WORK REQUIRED
Restate each record below word for word, skipping images.

DATA PROVIDED

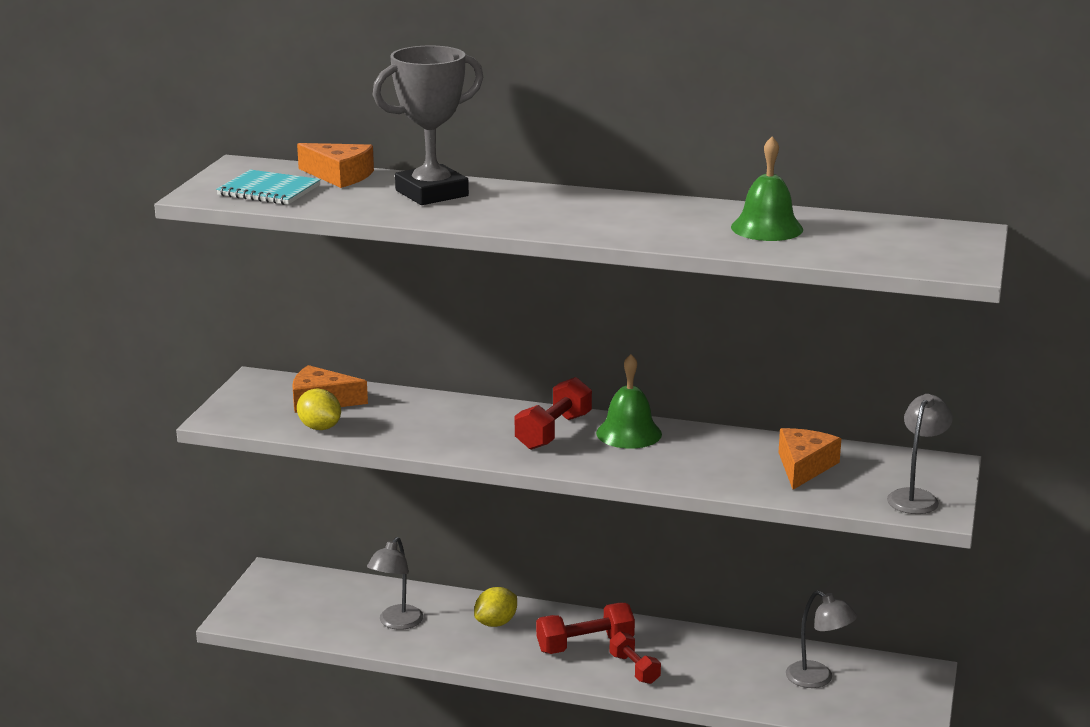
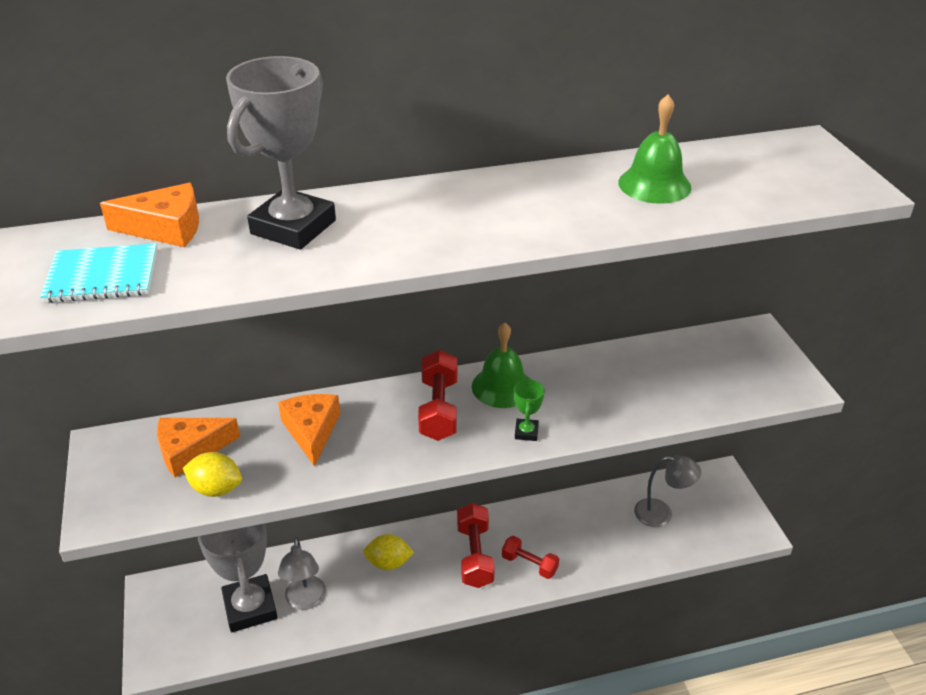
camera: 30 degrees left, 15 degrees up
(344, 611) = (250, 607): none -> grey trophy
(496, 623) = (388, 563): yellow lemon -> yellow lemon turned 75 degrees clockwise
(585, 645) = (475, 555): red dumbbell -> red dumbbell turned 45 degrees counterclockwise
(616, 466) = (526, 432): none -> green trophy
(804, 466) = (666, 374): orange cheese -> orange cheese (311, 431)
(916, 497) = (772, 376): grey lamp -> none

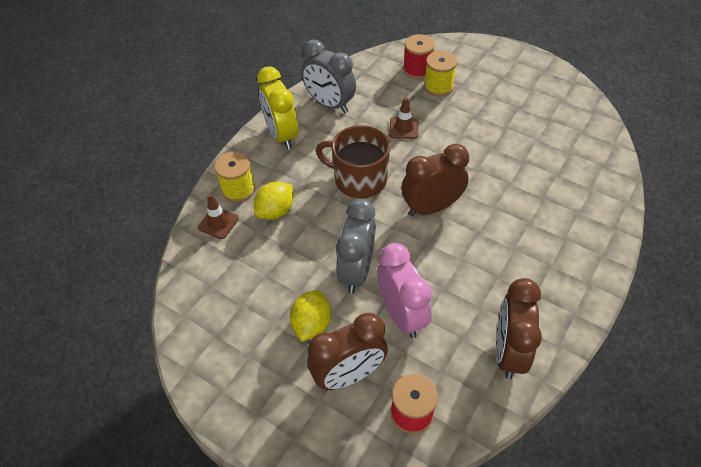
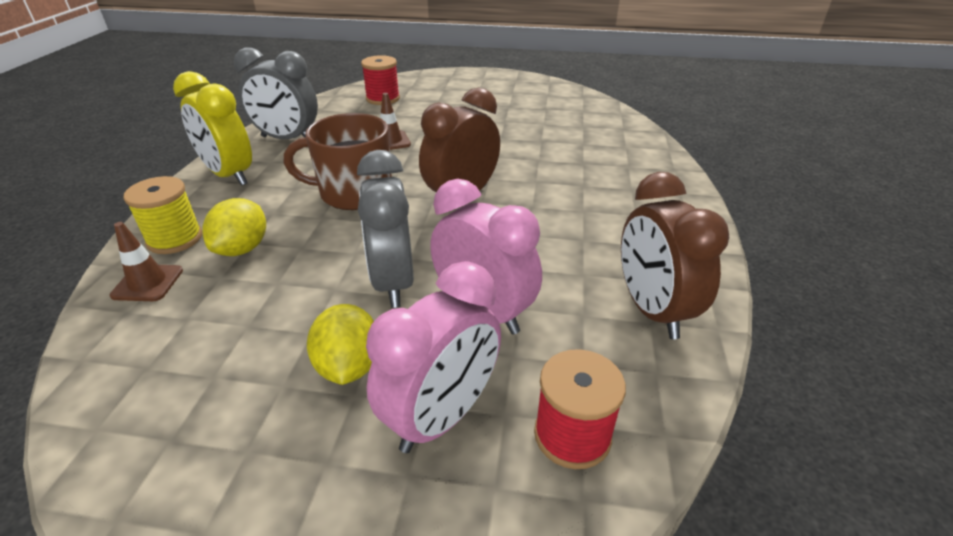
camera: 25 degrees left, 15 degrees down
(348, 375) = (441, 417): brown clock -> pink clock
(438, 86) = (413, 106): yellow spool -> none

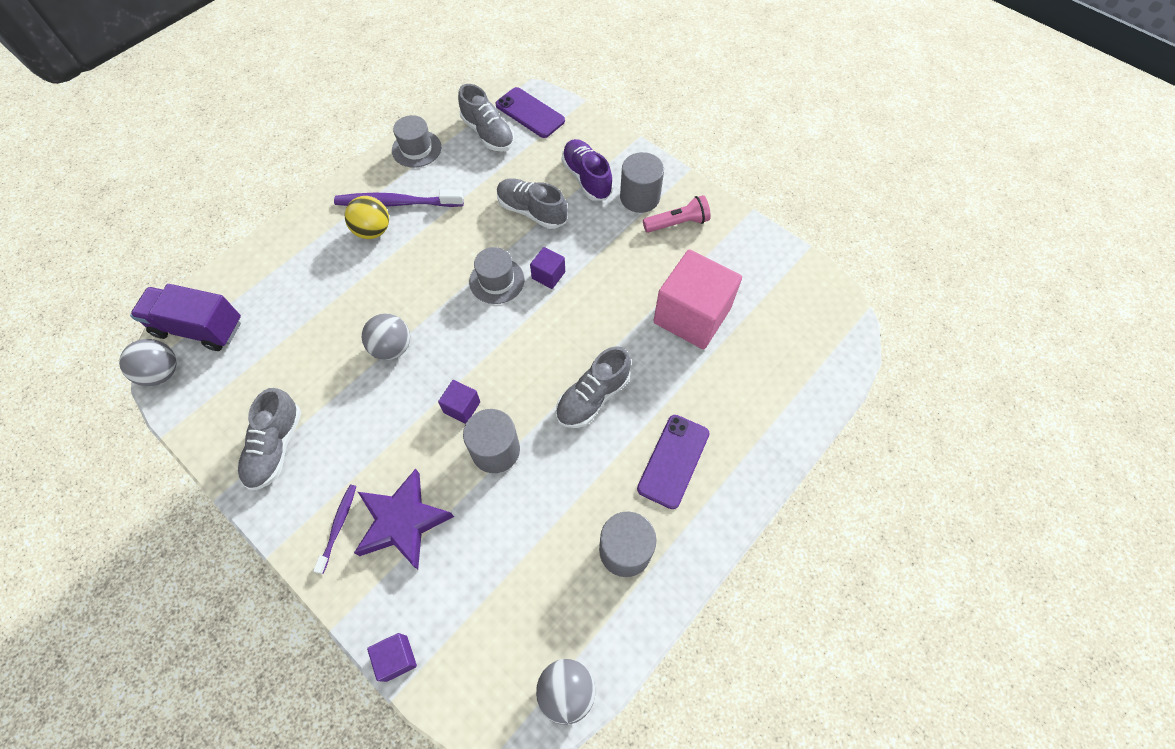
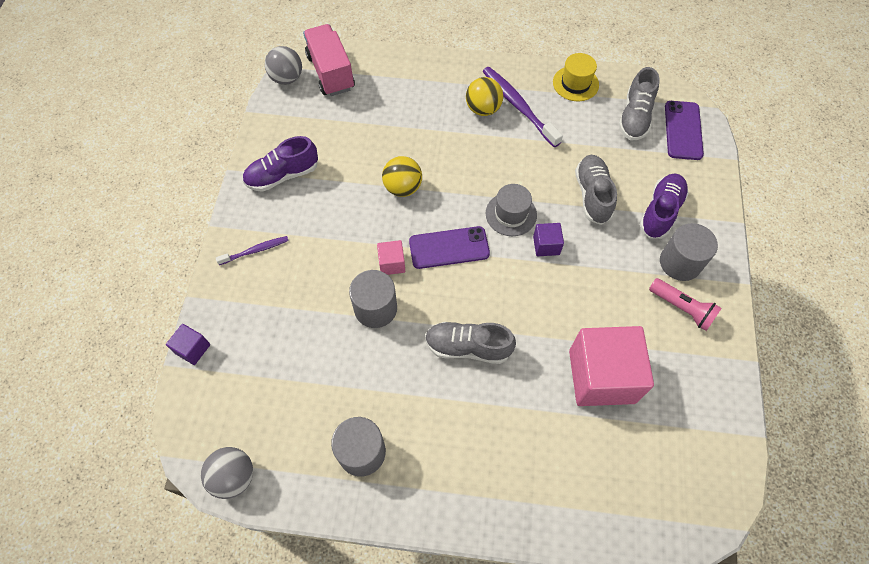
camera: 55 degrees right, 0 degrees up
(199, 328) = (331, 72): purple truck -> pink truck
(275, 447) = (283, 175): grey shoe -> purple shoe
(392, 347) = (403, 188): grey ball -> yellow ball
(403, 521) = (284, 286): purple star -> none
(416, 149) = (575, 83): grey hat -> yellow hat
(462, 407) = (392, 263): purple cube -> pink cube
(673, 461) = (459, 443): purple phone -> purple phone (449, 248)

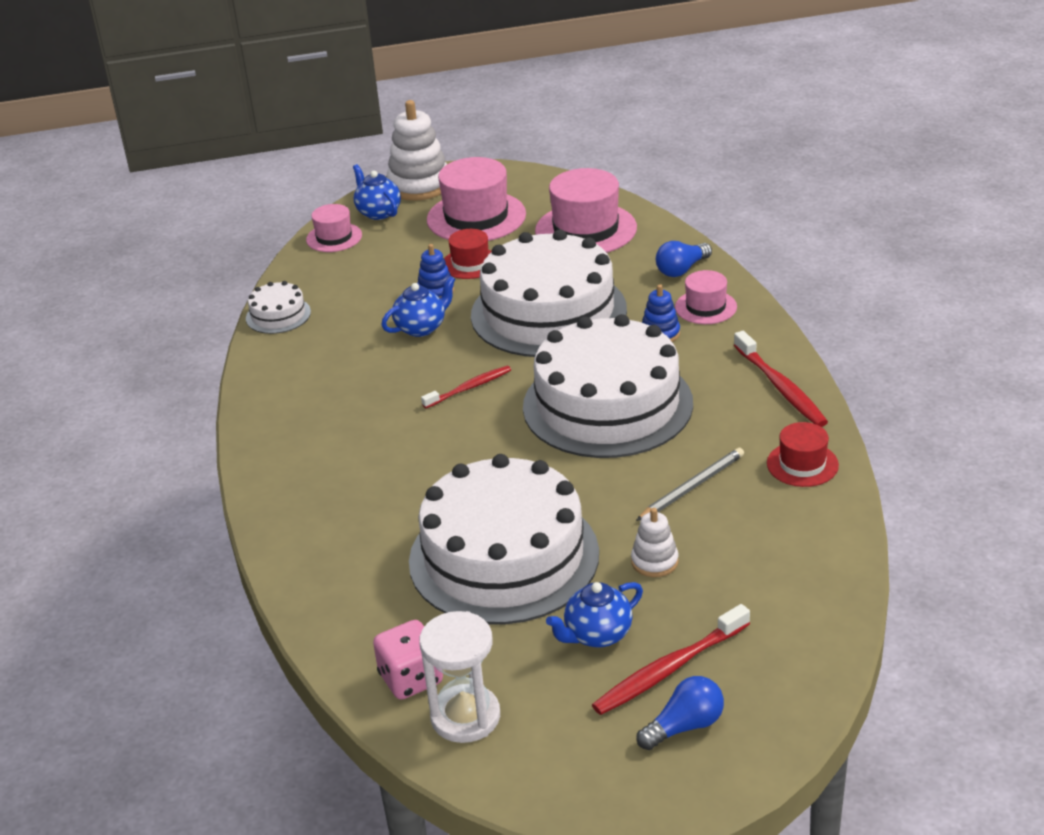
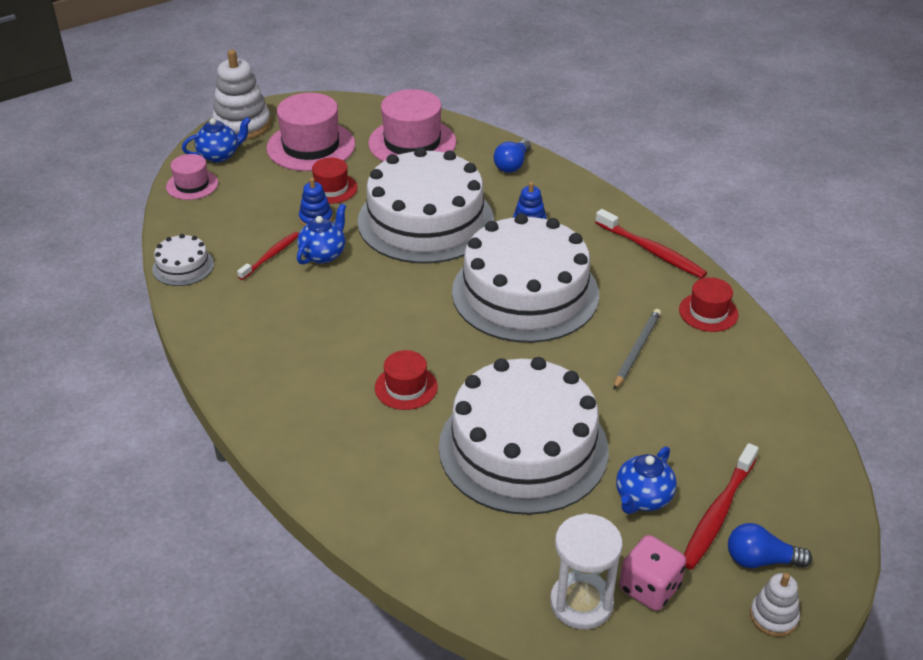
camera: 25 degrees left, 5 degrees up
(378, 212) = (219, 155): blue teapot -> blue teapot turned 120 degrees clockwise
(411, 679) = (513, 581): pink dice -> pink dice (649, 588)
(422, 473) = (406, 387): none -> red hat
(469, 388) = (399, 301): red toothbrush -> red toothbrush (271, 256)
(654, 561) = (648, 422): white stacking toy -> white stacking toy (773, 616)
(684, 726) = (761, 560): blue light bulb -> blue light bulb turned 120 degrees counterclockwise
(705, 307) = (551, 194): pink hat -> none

RESPONSE TO THIS TASK
camera: 30 degrees left, 15 degrees up
(344, 611) = (250, 607): none -> grey trophy
(496, 623) = (388, 563): yellow lemon -> yellow lemon turned 75 degrees clockwise
(585, 645) = (475, 555): red dumbbell -> red dumbbell turned 45 degrees counterclockwise
(616, 466) = (526, 432): none -> green trophy
(804, 466) = (666, 374): orange cheese -> orange cheese (311, 431)
(916, 497) = (772, 376): grey lamp -> none

camera: 25 degrees left, 15 degrees down
(348, 375) = (441, 417): brown clock -> pink clock
(438, 86) = (413, 106): yellow spool -> none

camera: 55 degrees right, 0 degrees up
(199, 328) = (331, 72): purple truck -> pink truck
(275, 447) = (283, 175): grey shoe -> purple shoe
(392, 347) = (403, 188): grey ball -> yellow ball
(403, 521) = (284, 286): purple star -> none
(416, 149) = (575, 83): grey hat -> yellow hat
(462, 407) = (392, 263): purple cube -> pink cube
(673, 461) = (459, 443): purple phone -> purple phone (449, 248)

camera: 25 degrees left, 5 degrees up
(378, 212) = (219, 155): blue teapot -> blue teapot turned 120 degrees clockwise
(411, 679) = (513, 581): pink dice -> pink dice (649, 588)
(422, 473) = (406, 387): none -> red hat
(469, 388) = (399, 301): red toothbrush -> red toothbrush (271, 256)
(654, 561) = (648, 422): white stacking toy -> white stacking toy (773, 616)
(684, 726) = (761, 560): blue light bulb -> blue light bulb turned 120 degrees counterclockwise
(705, 307) = (551, 194): pink hat -> none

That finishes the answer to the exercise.